[[ DATA TO USE, beginning ]]

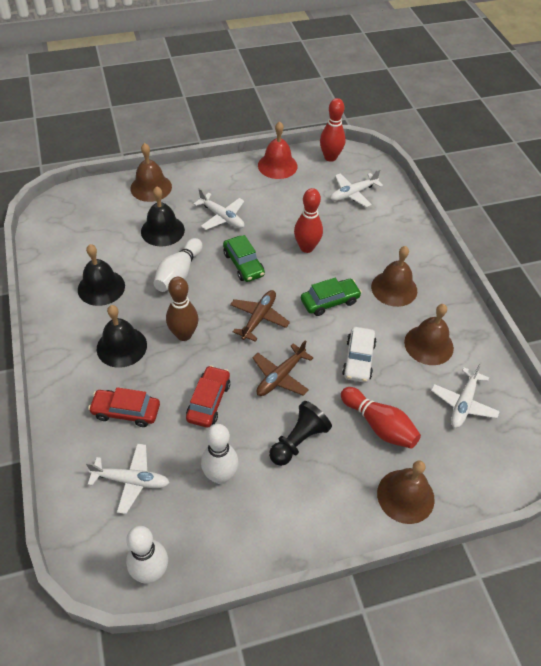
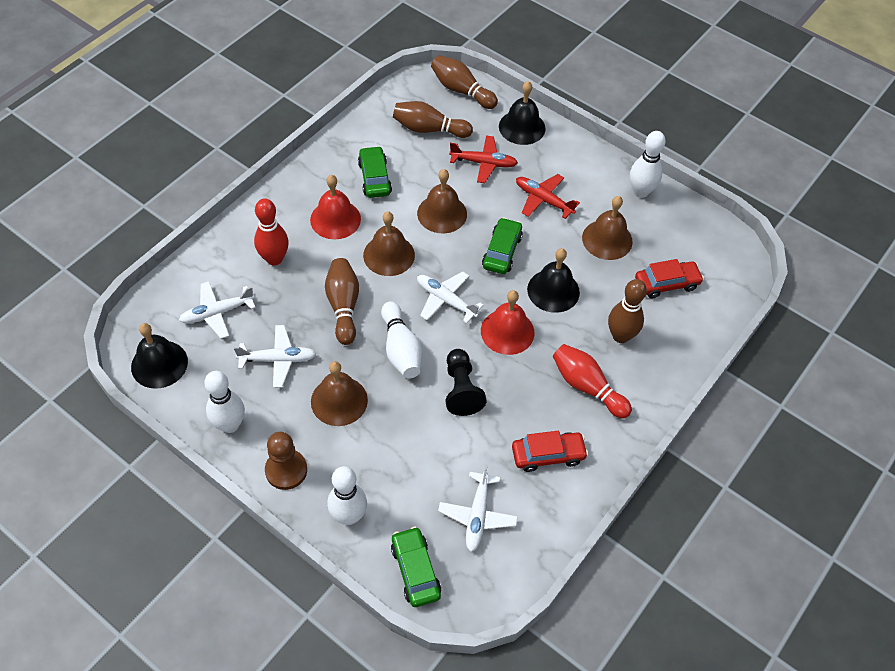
brown bowling pin: 1 -> 4
brown pawn: 0 -> 1
brown plane: 2 -> 0
green car: 2 -> 3
red bell: 1 -> 2
red bowling pin: 3 -> 2
red plane: 0 -> 2
white bowling pin: 3 -> 4
white car: 1 -> 0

[[ DATA TO USE, end ]]

▶ [TASK DETAILS] Keep every word of the records above exactly, and return them with no pictures.

▶ [EXPECTED ANSWER]
brown bowling pin: 1 -> 4
brown pawn: 0 -> 1
brown plane: 2 -> 0
green car: 2 -> 3
red bell: 1 -> 2
red bowling pin: 3 -> 2
red plane: 0 -> 2
white bowling pin: 3 -> 4
white car: 1 -> 0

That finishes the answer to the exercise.